*Your task:*
Print the line that contains "Mask <item>vessel or" and every line after it through the last line of the records below, exactly as written and nothing else.

*Dataset entries:*
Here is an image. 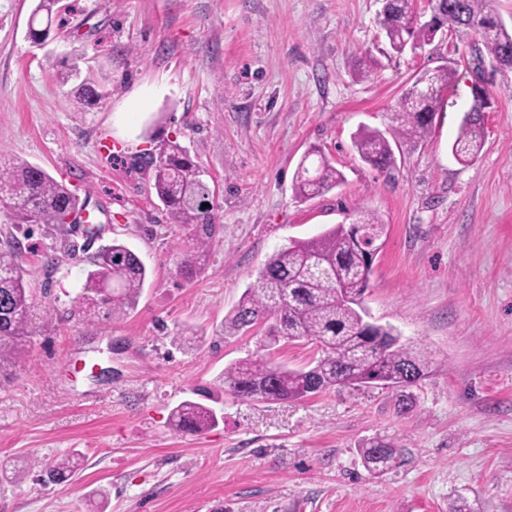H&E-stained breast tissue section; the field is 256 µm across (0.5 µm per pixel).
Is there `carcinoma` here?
I'll return each instance as SVG.
<instances>
[{
    "mask_svg": "<svg viewBox=\"0 0 512 512\" xmlns=\"http://www.w3.org/2000/svg\"><path fill=\"white\" fill-rule=\"evenodd\" d=\"M431 17L416 18L412 0H386L381 25L390 49L401 54L408 47L434 41L446 27L464 23L477 31L483 56L505 60L512 67V31L497 24L493 0H430ZM55 0H38L29 37L45 41L50 35ZM453 72L440 68L431 73L425 93L406 88L394 107L396 126L390 133L362 130L354 146L371 167H395L393 146L420 142L431 133L442 91ZM488 98H472L455 139L449 145L454 159L474 164L485 143V111ZM153 166L154 188L172 223L188 231L177 261L178 273L192 278L205 265L216 234L210 189L203 171L187 148L174 141L157 145ZM343 174L322 150L314 147L299 164L293 181L298 198H310L336 188ZM208 207L201 208L202 204ZM0 205L9 209L19 224H65L85 206L64 184L42 168L24 161L0 160ZM385 235V224L372 212H364L348 226L338 224L308 240L294 241L275 252L244 291L237 306L224 320L223 331L264 326L260 348L270 349L304 340L318 347L319 357L308 367L291 369L263 355L238 360L224 368L223 383L237 399L281 401L301 399L341 387L358 390L395 389L417 385L429 374L427 353L403 344L391 327L364 320L363 296L369 286L373 262ZM22 243L14 240L0 249V375L16 362L36 335L39 324L53 320V311L36 301L27 287V271L19 257ZM79 299L101 305L112 319L132 309L147 278L144 263L130 247L112 242L90 260ZM218 424L216 410L186 400L170 414L171 429L180 434H201ZM365 469L381 474L397 466L401 453L383 440L361 449Z\"/></svg>",
    "mask_w": 512,
    "mask_h": 512,
    "instance_id": "1",
    "label": "carcinoma"
}]
</instances>
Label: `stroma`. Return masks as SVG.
I'll list each match as a JSON object with an SVG mask.
<instances>
[{
	"instance_id": "1",
	"label": "stroma",
	"mask_w": 512,
	"mask_h": 512,
	"mask_svg": "<svg viewBox=\"0 0 512 512\" xmlns=\"http://www.w3.org/2000/svg\"><path fill=\"white\" fill-rule=\"evenodd\" d=\"M37 0H0V154L47 171L98 215L81 225L15 224L0 207V248L24 246L39 302L71 311L39 328L0 382V512H512V70L486 89V142L472 166L448 147L472 101L481 39L448 32L390 51L381 0H60L65 23L27 37ZM366 60L369 78L354 69ZM453 69L430 136L396 166L362 162L358 128L388 131L403 90ZM101 92L81 107L59 73ZM141 99V113L128 106ZM124 154L100 151L101 140ZM186 147L213 191L221 230L204 269L178 275L186 234L145 165L157 144ZM313 147L343 172L305 200L292 184ZM387 231L364 306L427 350L435 368L404 413L388 389L343 387L299 401L224 394L223 419L174 434L171 410L218 389L255 354L257 331L222 333L269 257L359 212ZM120 241L147 268L136 308L105 321L75 299L99 247ZM201 332L195 350L174 337ZM383 440L401 464L379 477L360 450ZM74 453L70 478L41 466Z\"/></svg>"
}]
</instances>
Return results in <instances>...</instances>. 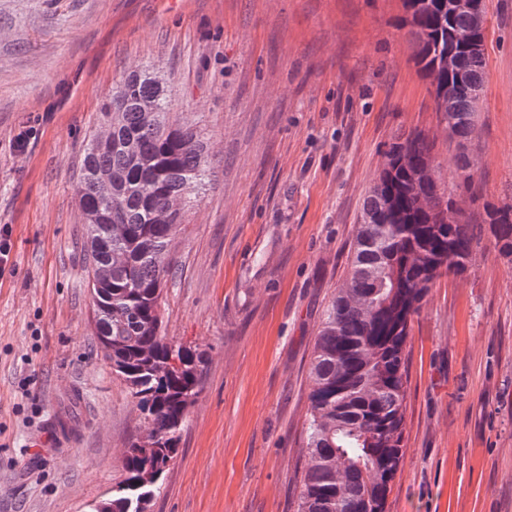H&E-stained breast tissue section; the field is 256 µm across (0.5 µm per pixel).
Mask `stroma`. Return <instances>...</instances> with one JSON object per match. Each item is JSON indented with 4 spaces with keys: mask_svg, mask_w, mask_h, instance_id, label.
I'll list each match as a JSON object with an SVG mask.
<instances>
[{
    "mask_svg": "<svg viewBox=\"0 0 512 512\" xmlns=\"http://www.w3.org/2000/svg\"><path fill=\"white\" fill-rule=\"evenodd\" d=\"M466 143L512 204V0H486ZM402 0H0V512H87L123 478L135 403L100 351L74 187L113 84L172 82L214 154L168 255L166 336L205 351L151 512H296L308 366L395 135L445 183L460 147L397 23ZM404 456L386 512H512V265L491 237L437 281L407 341Z\"/></svg>",
    "mask_w": 512,
    "mask_h": 512,
    "instance_id": "stroma-1",
    "label": "stroma"
}]
</instances>
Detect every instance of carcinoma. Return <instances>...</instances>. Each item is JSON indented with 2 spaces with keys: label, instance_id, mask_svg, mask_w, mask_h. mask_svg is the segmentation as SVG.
<instances>
[{
  "label": "carcinoma",
  "instance_id": "obj_1",
  "mask_svg": "<svg viewBox=\"0 0 512 512\" xmlns=\"http://www.w3.org/2000/svg\"><path fill=\"white\" fill-rule=\"evenodd\" d=\"M415 64L432 80L440 122L458 145L472 140L482 94L448 100V84L466 73L484 88L485 52L448 65L453 36L473 31L450 0H403ZM174 94L157 72L136 67L101 103L76 184L85 228L92 313L103 356L136 403L144 429L124 456L111 512H139L177 453L200 391L204 354L163 333L167 256L185 209L212 176L206 138L172 111ZM433 141L421 131L397 135L367 192L351 268L321 321L310 362L311 389L296 512H385L403 457L411 322L444 275H462L480 240L476 226L512 263V204L483 200L464 151L454 157L453 188L435 175ZM482 210L448 222L458 192Z\"/></svg>",
  "mask_w": 512,
  "mask_h": 512
}]
</instances>
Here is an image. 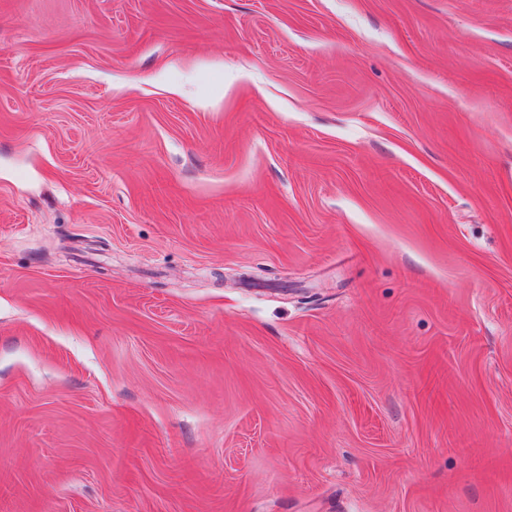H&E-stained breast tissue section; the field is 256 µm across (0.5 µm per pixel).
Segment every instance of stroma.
Masks as SVG:
<instances>
[{"label": "stroma", "instance_id": "obj_1", "mask_svg": "<svg viewBox=\"0 0 512 512\" xmlns=\"http://www.w3.org/2000/svg\"><path fill=\"white\" fill-rule=\"evenodd\" d=\"M0 512H512V0H0Z\"/></svg>", "mask_w": 512, "mask_h": 512}]
</instances>
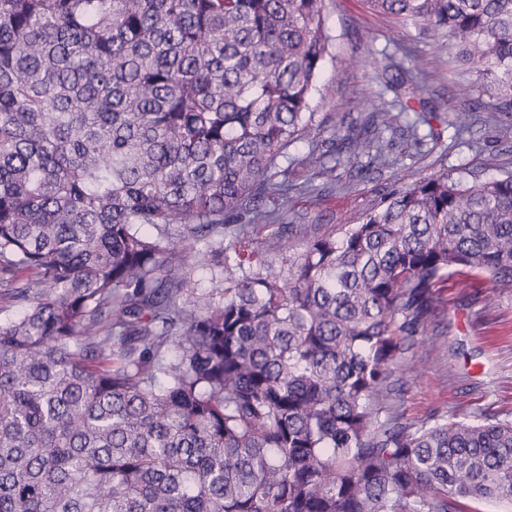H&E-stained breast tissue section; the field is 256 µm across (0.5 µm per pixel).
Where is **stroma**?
<instances>
[{"mask_svg": "<svg viewBox=\"0 0 512 512\" xmlns=\"http://www.w3.org/2000/svg\"><path fill=\"white\" fill-rule=\"evenodd\" d=\"M329 54L317 81L310 110L322 138L332 135L325 118L335 112L358 118L370 104L390 103L382 72L396 44L405 45V64L421 78L409 105L419 110L436 100L463 110L492 111L495 99L474 73L456 58L447 35L397 23L371 10L366 0H326ZM352 57L364 66L344 69ZM418 144L395 145L398 168L419 176L445 173L465 181L497 178L512 170V137L491 127L454 138L445 119L418 128ZM336 190L294 194L285 221L317 224L329 231L359 223L362 214L394 186L393 171L351 178L347 166L336 169ZM434 333L406 353L395 372L394 408L404 421L480 414L512 419V288L464 274L452 275L439 290L432 314Z\"/></svg>", "mask_w": 512, "mask_h": 512, "instance_id": "obj_1", "label": "stroma"}]
</instances>
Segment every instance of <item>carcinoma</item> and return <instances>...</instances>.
<instances>
[{
    "instance_id": "cac0c4a2",
    "label": "carcinoma",
    "mask_w": 512,
    "mask_h": 512,
    "mask_svg": "<svg viewBox=\"0 0 512 512\" xmlns=\"http://www.w3.org/2000/svg\"><path fill=\"white\" fill-rule=\"evenodd\" d=\"M448 34L493 112L313 125L324 0H0V512H473L512 419L403 421L395 370L453 272L512 288V172L400 187L336 233L305 189L449 111L512 134V0H367ZM401 108L418 76L390 57ZM321 183H315V180ZM285 266L273 267L270 252ZM213 264L219 297L186 298ZM177 354L170 358V346Z\"/></svg>"
}]
</instances>
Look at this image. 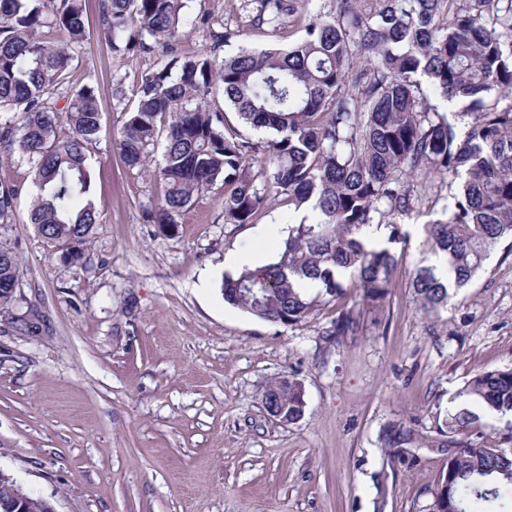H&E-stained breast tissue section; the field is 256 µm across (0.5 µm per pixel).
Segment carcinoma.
<instances>
[{
    "label": "carcinoma",
    "instance_id": "carcinoma-1",
    "mask_svg": "<svg viewBox=\"0 0 512 512\" xmlns=\"http://www.w3.org/2000/svg\"><path fill=\"white\" fill-rule=\"evenodd\" d=\"M187 2L99 5L114 53L159 48L169 56L141 74L116 142L130 169H144L161 153L150 170L158 194L147 221L175 233L177 217L217 185L224 187L226 224L253 223L277 198L305 213L288 225L270 263L224 276L226 303L293 325L353 288L359 305L379 310L398 261L367 233L384 225L390 242L401 239L417 189L433 177L448 179L439 218L427 225L447 275L429 265L416 270L420 309L447 307L450 286L468 285L490 249L512 239V0H331L308 20L303 12L312 0H243L246 26L281 34L295 21L301 37L286 48L242 49L222 60L228 30L210 31L207 52L179 54L188 33L210 24L188 12ZM85 35V0H0V157L28 165L36 190L28 221L73 262L99 223L89 152L102 112L93 87H67ZM432 95L462 103L460 122L434 108ZM227 108L266 137L230 129ZM17 193L0 182V224L13 220ZM17 269L15 253L0 245L1 314L15 301L9 289ZM356 329L349 309L325 335ZM456 398L430 445L447 467L429 512H512L499 493L512 484V448L471 439L477 409L512 413V365L473 375ZM274 407L290 424L303 417L297 378L288 377ZM416 443L403 423L384 438L387 448Z\"/></svg>",
    "mask_w": 512,
    "mask_h": 512
}]
</instances>
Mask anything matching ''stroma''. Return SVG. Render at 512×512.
<instances>
[{
	"mask_svg": "<svg viewBox=\"0 0 512 512\" xmlns=\"http://www.w3.org/2000/svg\"><path fill=\"white\" fill-rule=\"evenodd\" d=\"M188 6L233 31L229 53L300 37L294 26L278 38L243 26L234 0ZM86 11L69 85L94 87L103 126L89 167L100 222L81 262L28 224V168L0 159V180L19 188L13 223L0 225L19 267L11 314L0 316V468L56 512H427L445 457L421 445L393 462L382 438L400 422L434 436L466 380L512 364V247L491 249L447 308L420 311L412 280L432 256L426 227L447 193L438 179L391 246L399 266L382 310L349 294L286 326L228 305L225 256L271 262L293 215L277 201L254 223H225L218 186L175 233L147 223L156 186L119 157L115 89L133 93L162 60L111 53L98 0ZM348 308L358 330L329 336ZM286 375L305 390L293 424L262 405Z\"/></svg>",
	"mask_w": 512,
	"mask_h": 512,
	"instance_id": "obj_1",
	"label": "stroma"
}]
</instances>
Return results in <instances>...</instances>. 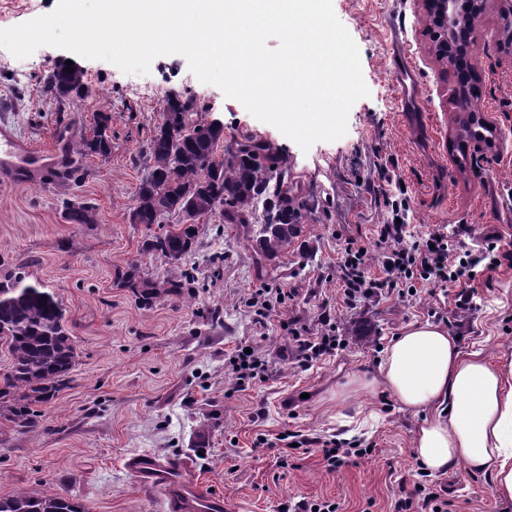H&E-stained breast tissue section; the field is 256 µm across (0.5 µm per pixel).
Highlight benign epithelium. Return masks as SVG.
Returning <instances> with one entry per match:
<instances>
[{
  "mask_svg": "<svg viewBox=\"0 0 512 512\" xmlns=\"http://www.w3.org/2000/svg\"><path fill=\"white\" fill-rule=\"evenodd\" d=\"M429 21V31L434 42L435 55L453 68H465L475 75L476 54L480 21L489 0H422ZM500 4L503 30L500 49L512 55V0H496ZM452 100L458 111L462 127L473 133L476 146L490 148L495 136L484 131L496 132L493 122L485 115L470 109L468 84L459 82L453 90Z\"/></svg>",
  "mask_w": 512,
  "mask_h": 512,
  "instance_id": "1",
  "label": "benign epithelium"
}]
</instances>
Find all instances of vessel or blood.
Masks as SVG:
<instances>
[{
  "mask_svg": "<svg viewBox=\"0 0 512 512\" xmlns=\"http://www.w3.org/2000/svg\"><path fill=\"white\" fill-rule=\"evenodd\" d=\"M394 55L397 59L395 69L405 90V103L421 108V92L413 79L405 52L398 48ZM59 162V151H35L17 141L8 127H0V179L21 183L29 180L36 171L51 176ZM127 466L146 486L171 491V512H224L221 499L197 490L190 493L178 491L179 476L186 468L184 461L170 459L160 462L147 455H135L128 459Z\"/></svg>",
  "mask_w": 512,
  "mask_h": 512,
  "instance_id": "b4317fda",
  "label": "vessel or blood"
}]
</instances>
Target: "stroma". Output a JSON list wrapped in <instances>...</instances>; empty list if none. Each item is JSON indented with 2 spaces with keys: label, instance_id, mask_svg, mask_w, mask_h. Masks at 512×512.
I'll use <instances>...</instances> for the list:
<instances>
[{
  "label": "stroma",
  "instance_id": "35a3bbf8",
  "mask_svg": "<svg viewBox=\"0 0 512 512\" xmlns=\"http://www.w3.org/2000/svg\"><path fill=\"white\" fill-rule=\"evenodd\" d=\"M333 8L359 50L369 94L352 105L343 137L306 151L201 82L182 55L156 57L148 73L131 74L52 46L23 59L0 48V125L39 151L66 131L72 168L65 176L0 181V265H26L59 296L79 352L69 388L44 406L39 427L0 445V494L34 486L73 495L88 512H168L167 493L143 486L126 465L145 454L186 460L183 485L211 489L225 512H281L302 499L334 502L337 512H397L417 468L413 438L423 415L402 409L382 387L343 395L341 385L354 373L376 376L384 346L416 322H442L464 351L488 360L512 357V267L497 270L491 285L476 281L474 307L462 314L440 290L348 307L338 272L347 240L358 239L370 272L378 273L376 230L390 218L383 194L399 182L413 237L463 228L473 249L493 234L512 244V57L498 47L497 6L482 20L477 53L478 110L499 138L492 149L460 137L451 101L456 74L429 50L421 0H333ZM397 45L423 92L422 111L401 109L391 69ZM66 60L84 71L89 95L62 111L41 96L39 82ZM171 90L196 99L202 120L223 123L224 146L255 137L286 157L289 186L316 205L287 257L261 268L236 225L200 221L189 259L199 287L146 309L114 279L132 263L152 277L170 267L143 250L162 225L131 223L130 213ZM100 112L110 117V155L76 154L74 144L91 135ZM69 203L95 206L96 223H68ZM266 287L288 289V314L298 327L318 330L329 314L341 341L336 352L307 369L284 355L287 335L273 327L260 332L246 305ZM352 321L371 326L373 340L348 335ZM240 344L262 350L275 375L234 393L228 359ZM204 422L211 432L202 445L195 433ZM284 431L333 438L367 454L331 473L317 449H298L280 468L254 441ZM428 482L441 489L447 512H512V502L495 497L490 474H469L463 464L429 474Z\"/></svg>",
  "mask_w": 512,
  "mask_h": 512
}]
</instances>
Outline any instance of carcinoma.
I'll return each instance as SVG.
<instances>
[{"instance_id":"obj_1","label":"carcinoma","mask_w":512,"mask_h":512,"mask_svg":"<svg viewBox=\"0 0 512 512\" xmlns=\"http://www.w3.org/2000/svg\"><path fill=\"white\" fill-rule=\"evenodd\" d=\"M66 67L56 65L41 85L42 95L62 106L88 94L83 71ZM197 111L191 97L168 92L161 105L162 123L147 145L148 171L138 186L131 223L157 224L163 216L178 222L144 245L146 252L170 261L169 275L144 276L136 264L117 274V284L130 289L145 307L179 296L187 287L189 275L182 264L195 251L200 219L246 229L259 225L249 237L250 246L259 260L274 261L288 255L315 207L311 197L288 187L287 161L263 142L245 139L217 154L224 127L215 119L192 120ZM108 122V115L97 114L92 137L78 145L77 153L109 155ZM65 218L70 224L96 222L94 208L84 203L68 206ZM0 345L10 355L8 366L0 370L2 444L7 433L25 434L39 426L40 407L69 388L78 364L61 300L44 285L26 282L23 264L0 270ZM0 512H85V507L66 492L19 488L0 495Z\"/></svg>"}]
</instances>
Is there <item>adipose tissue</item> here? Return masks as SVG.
Segmentation results:
<instances>
[{
    "label": "adipose tissue",
    "instance_id": "obj_1",
    "mask_svg": "<svg viewBox=\"0 0 512 512\" xmlns=\"http://www.w3.org/2000/svg\"><path fill=\"white\" fill-rule=\"evenodd\" d=\"M379 373L398 404L425 414L414 436L421 467L490 472L494 494L512 501V360L464 351L447 328L425 322L391 340Z\"/></svg>",
    "mask_w": 512,
    "mask_h": 512
}]
</instances>
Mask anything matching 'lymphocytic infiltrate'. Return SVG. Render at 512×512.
<instances>
[{"mask_svg": "<svg viewBox=\"0 0 512 512\" xmlns=\"http://www.w3.org/2000/svg\"><path fill=\"white\" fill-rule=\"evenodd\" d=\"M391 209V221L380 225L377 230L379 243L385 244L379 275H371L365 265L366 248L357 241H348L339 264L340 280L343 284V299L346 305H354L374 296H409L417 286L446 288L455 280L469 278L482 272H495L502 266L512 267V250L487 242L486 246L473 250L461 238H449L443 229L431 231L421 243L412 244L407 240V226L401 221L406 209L405 198L391 196L387 199ZM287 296L281 288L262 289L251 294L247 300L260 327H267L270 319H277L282 330L290 331L291 339L298 352L300 366L307 367L323 356L332 354L336 336L330 329L329 316H322L319 332L292 329L288 312L283 304ZM234 379L233 391L246 390L254 381H267L273 370L269 359L259 349L251 352L236 350L229 359ZM256 446L273 452L277 460H284L291 446H318L328 471H336L348 458H360L366 451L362 448H342L335 440L313 438L299 433H281L276 437L259 435Z\"/></svg>", "mask_w": 512, "mask_h": 512, "instance_id": "f902f5d3", "label": "lymphocytic infiltrate"}]
</instances>
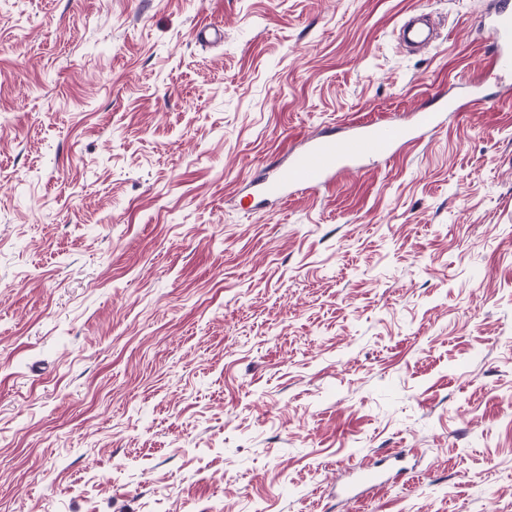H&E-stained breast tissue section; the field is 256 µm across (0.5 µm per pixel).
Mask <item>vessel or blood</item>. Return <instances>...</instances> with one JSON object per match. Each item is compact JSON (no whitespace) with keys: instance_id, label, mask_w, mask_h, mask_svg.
I'll list each match as a JSON object with an SVG mask.
<instances>
[{"instance_id":"1","label":"vessel or blood","mask_w":512,"mask_h":512,"mask_svg":"<svg viewBox=\"0 0 512 512\" xmlns=\"http://www.w3.org/2000/svg\"><path fill=\"white\" fill-rule=\"evenodd\" d=\"M486 28L492 42L491 68L512 77V0H494ZM466 104L494 106L487 97L474 93L467 103L455 100L442 103L439 109L419 112L411 124L370 123L343 136L327 133L311 138L289 151L286 163L278 166L274 176L252 181L250 201L259 209L269 198L288 199L296 189L330 186L342 171H359L366 162L393 156L399 147L440 126L445 113L459 111Z\"/></svg>"}]
</instances>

*Problem solution:*
Mask <item>vessel or blood</item>. Return <instances>...</instances> with one JSON object per match. Each item is compact JSON (no whitespace) with keys: instance_id, label, mask_w, mask_h, mask_svg.
I'll list each match as a JSON object with an SVG mask.
<instances>
[{"instance_id":"1","label":"vessel or blood","mask_w":512,"mask_h":512,"mask_svg":"<svg viewBox=\"0 0 512 512\" xmlns=\"http://www.w3.org/2000/svg\"><path fill=\"white\" fill-rule=\"evenodd\" d=\"M486 28L492 42L491 68L512 77V0H494ZM466 104L494 106L487 97L474 93L467 103L455 100L442 103L439 109L419 112L411 124L370 123L343 136L327 133L311 138L289 151L286 163L278 166L274 176L252 181L250 201L259 209L269 198L288 199L296 189L330 186L342 171H359L366 162L393 156L399 147L440 126L445 113L459 111Z\"/></svg>"}]
</instances>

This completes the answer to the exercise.